_Problem to solve_
Return every record below exactly as given, images excluded.

_Listed entries_
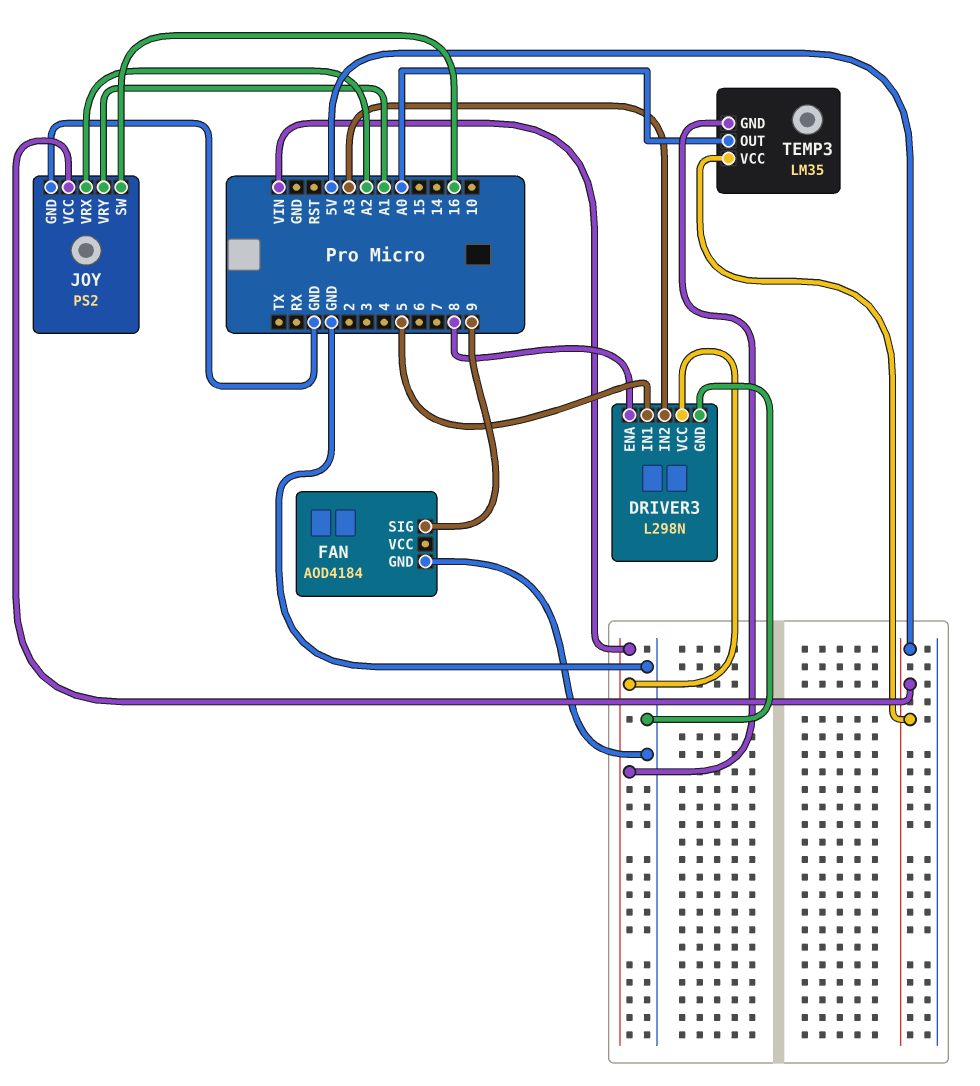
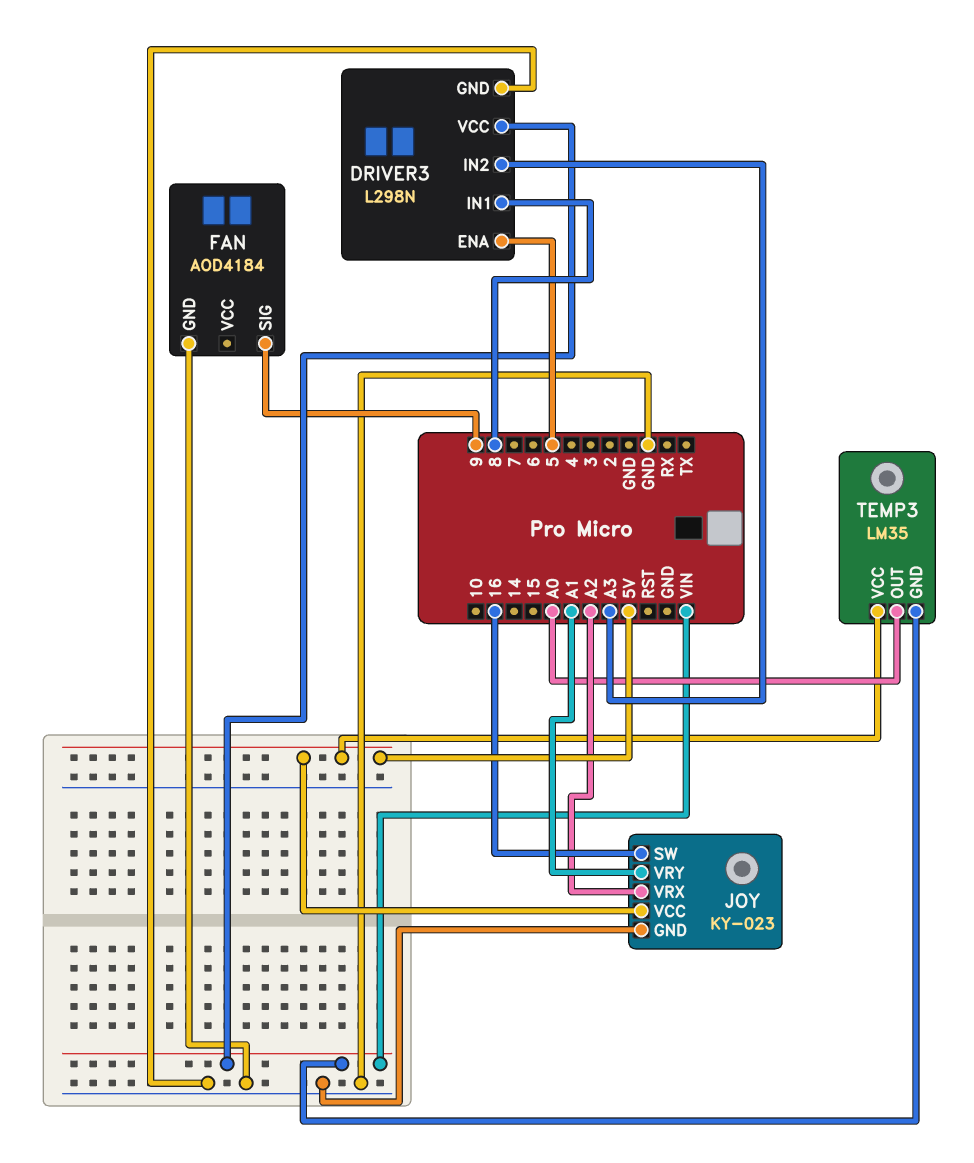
DRIVER3 pin ENA: 8 -> 5
DRIVER3 pin IN1: 5 -> 8
JOY: PS2 -> KY-023

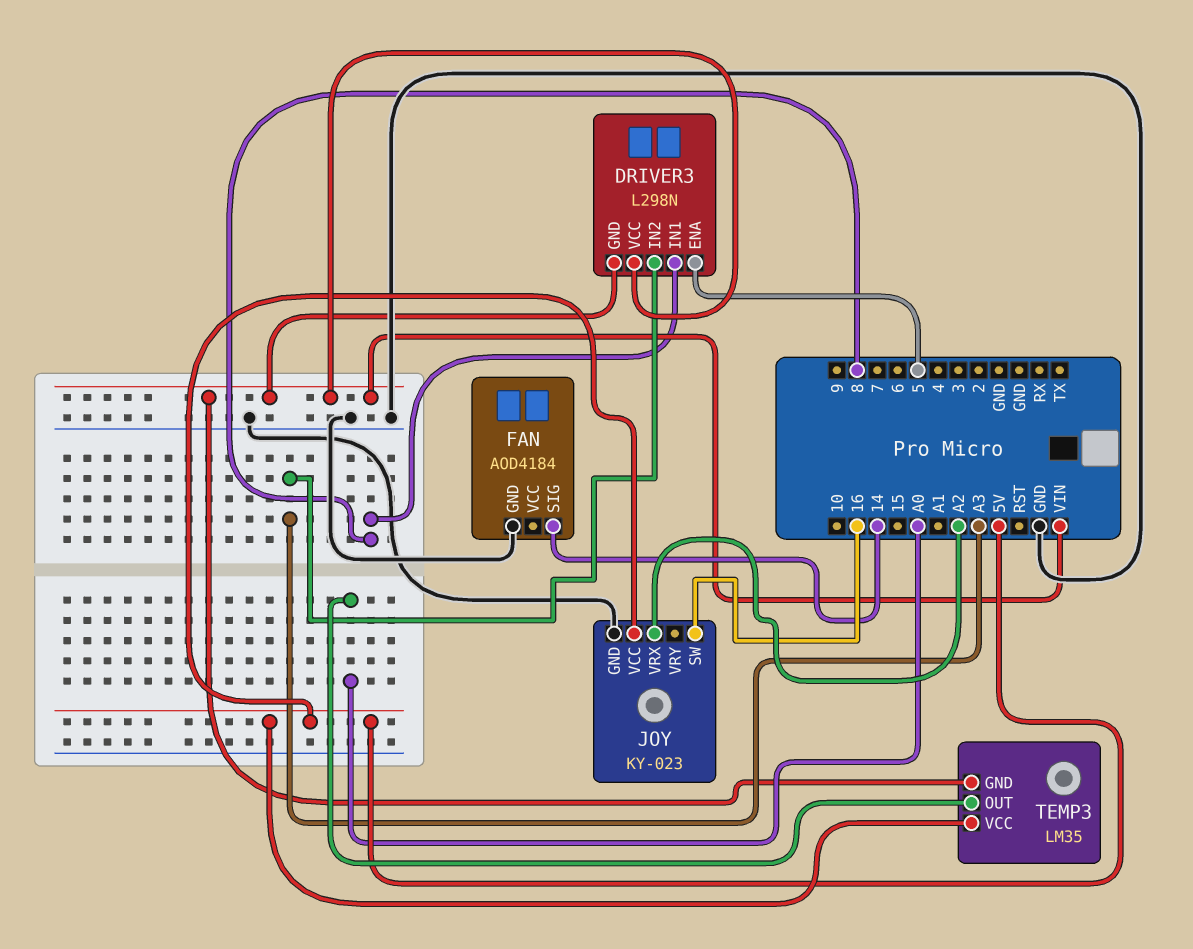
DRIVER3 pin GND: GND -> VIN
FAN pin SIG: 9 -> 14
JOY pin VRY: A1 -> none

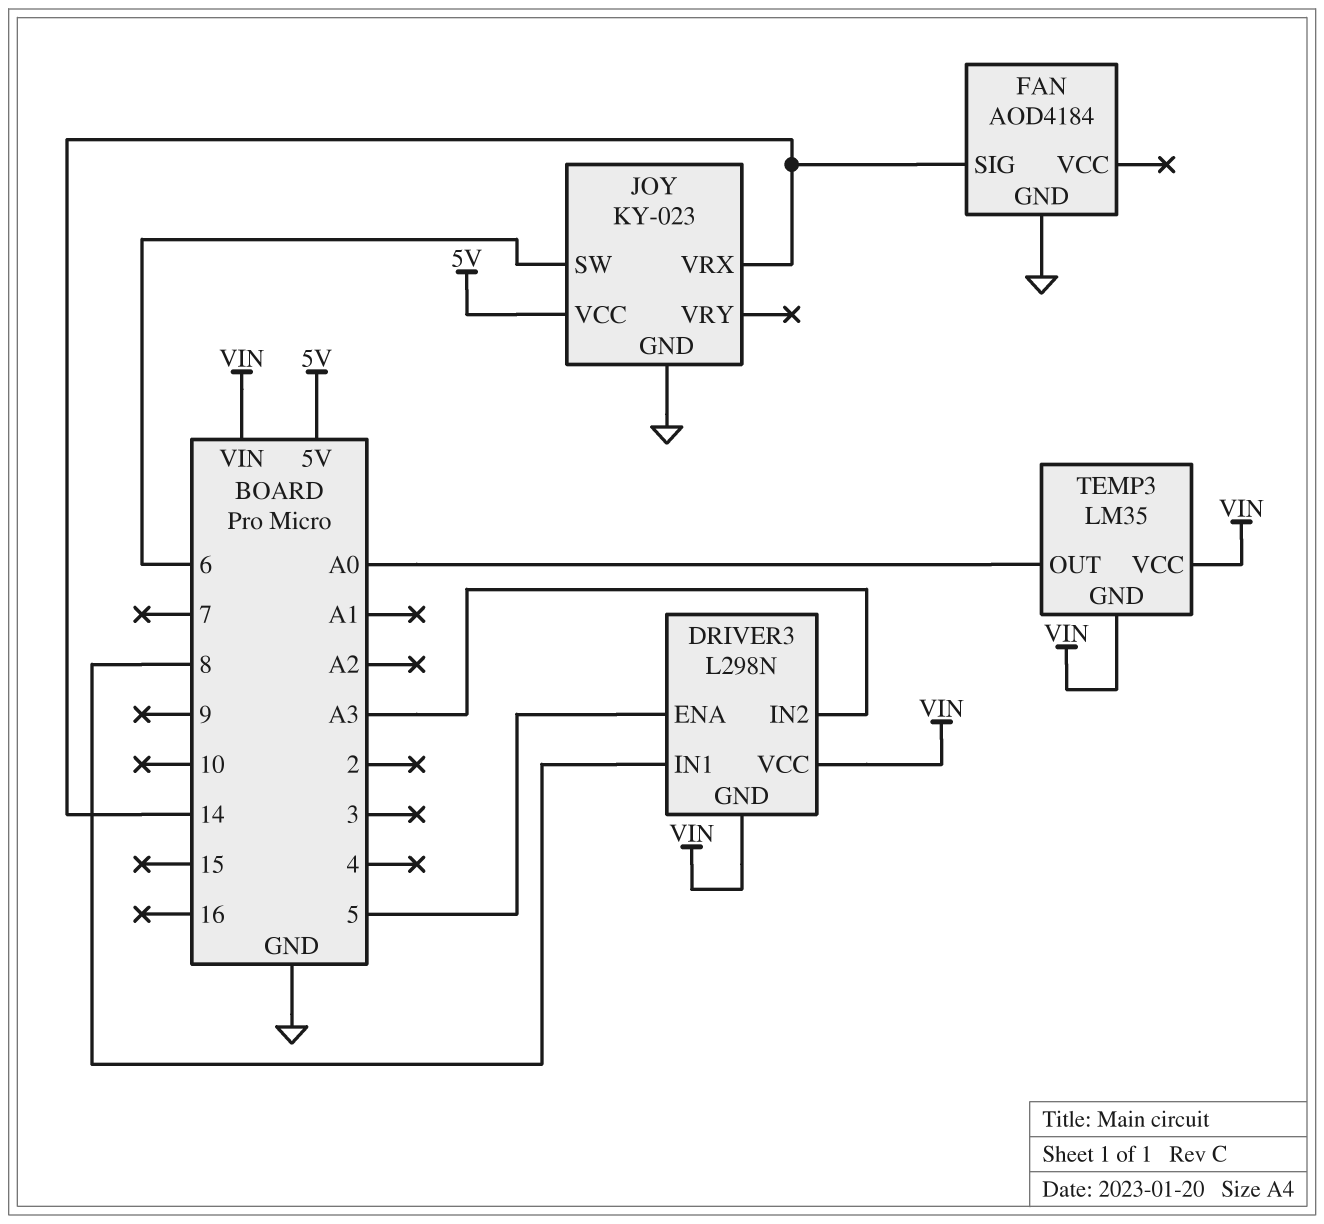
JOY pin SW: 16 -> 6
JOY pin VRX: A2 -> 14
TEMP3 pin VCC: 5V -> VIN

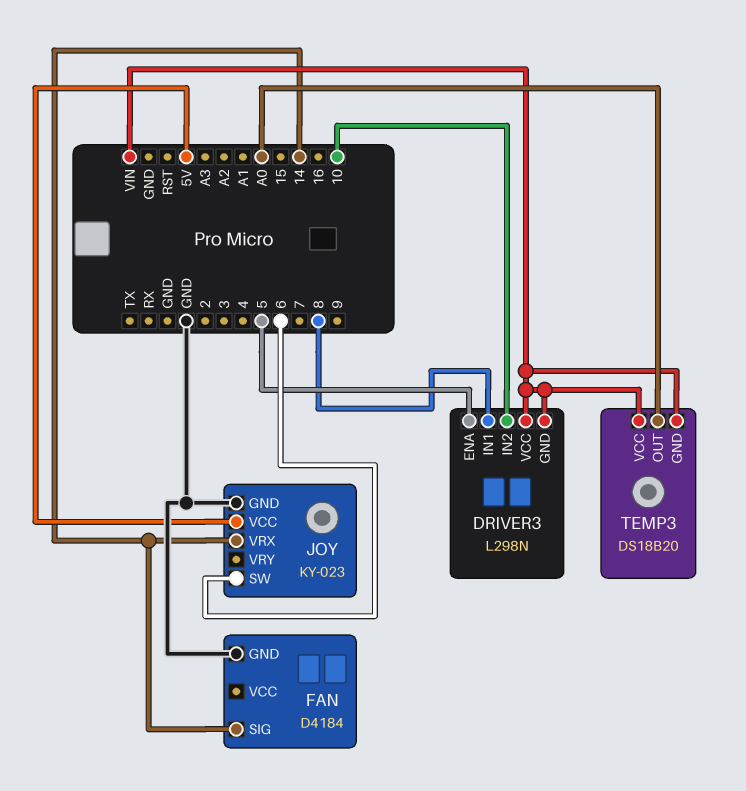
DRIVER3 pin IN2: A3 -> 10
FAN: AOD4184 -> D4184
TEMP3: LM35 -> DS18B20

_Written solution_
DRIVER3 pin ENA: 8 -> 5
DRIVER3 pin IN1: 5 -> 8
JOY: PS2 -> KY-023

DRIVER3 pin GND: GND -> VIN
FAN pin SIG: 9 -> 14
JOY pin VRY: A1 -> none

JOY pin SW: 16 -> 6
JOY pin VRX: A2 -> 14
TEMP3 pin VCC: 5V -> VIN

DRIVER3 pin IN2: A3 -> 10
FAN: AOD4184 -> D4184
TEMP3: LM35 -> DS18B20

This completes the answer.